» **Action item**: For the material below, return exactly the lines starting at the line containing "grey candle: 3 -> 0" and ending at the line containing "white carrot: 2 -> 5", both ends included, and no others.

» **Dataset content**:
*** Begin section ***
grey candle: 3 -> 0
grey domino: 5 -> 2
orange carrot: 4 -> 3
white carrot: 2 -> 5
*** End section ***
*** Begin section ***
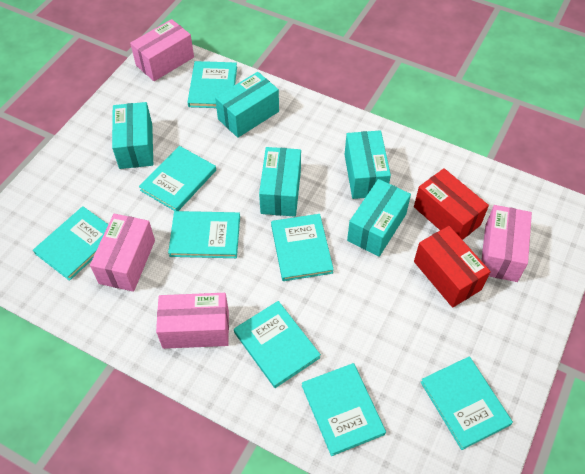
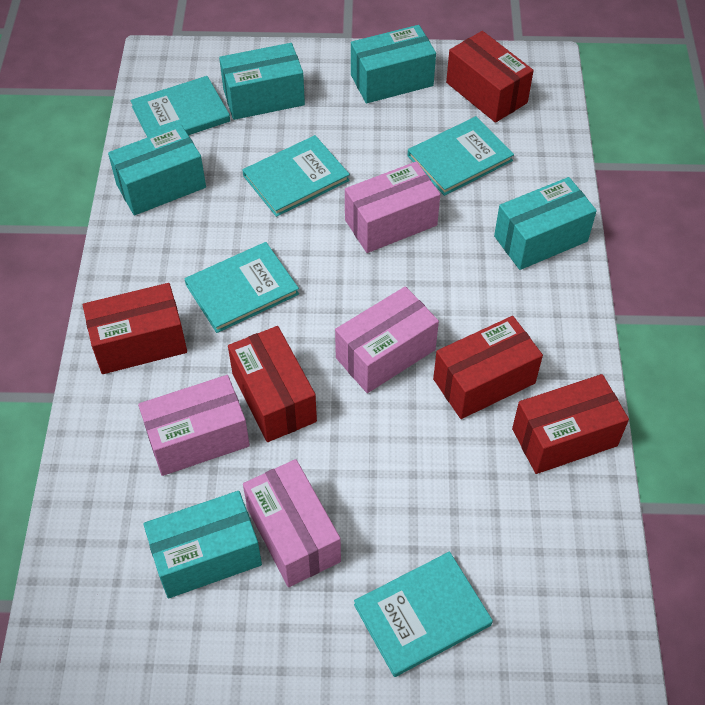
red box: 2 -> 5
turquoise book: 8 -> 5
*** End section ***
» **Answer space**:
grey candle: 3 -> 0
grey domino: 5 -> 2
orange carrot: 4 -> 3
white carrot: 2 -> 5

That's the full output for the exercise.